(Stored dataset items):
----
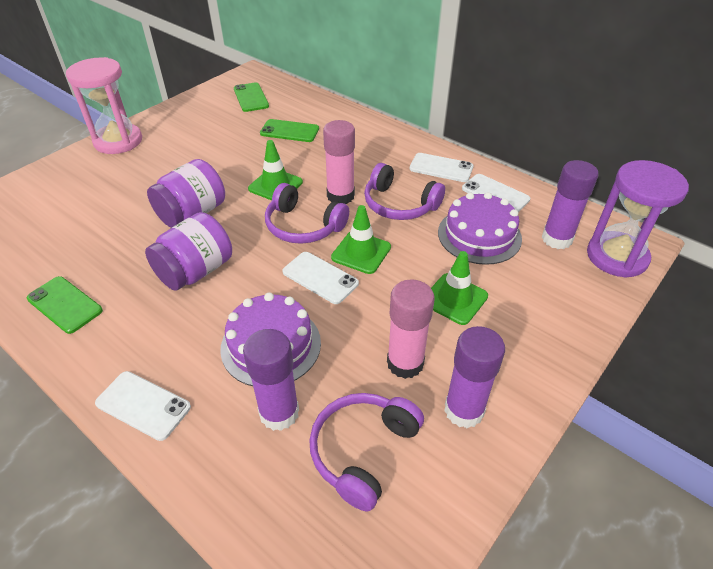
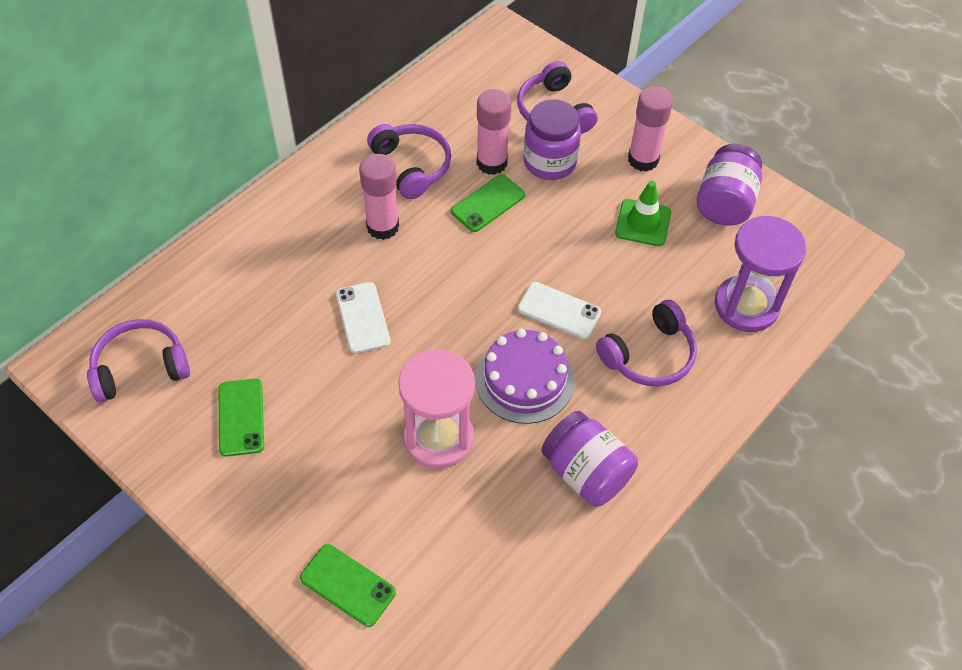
green traffic cone: 3 -> 1
pink glue stick: 2 -> 3
purple cake: 2 -> 1
purple glue stick: 3 -> 0
purple headphones: 3 -> 4
purple jar: 2 -> 3
white phone: 4 -> 2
----
(REQUIRED WORK):
Take the line that contains "purple cake: 2 -> 1" and each line after it down to the last of the records, and retype them exactly; add nothing else.

(EXERCISE RESULT):
purple cake: 2 -> 1
purple glue stick: 3 -> 0
purple headphones: 3 -> 4
purple jar: 2 -> 3
white phone: 4 -> 2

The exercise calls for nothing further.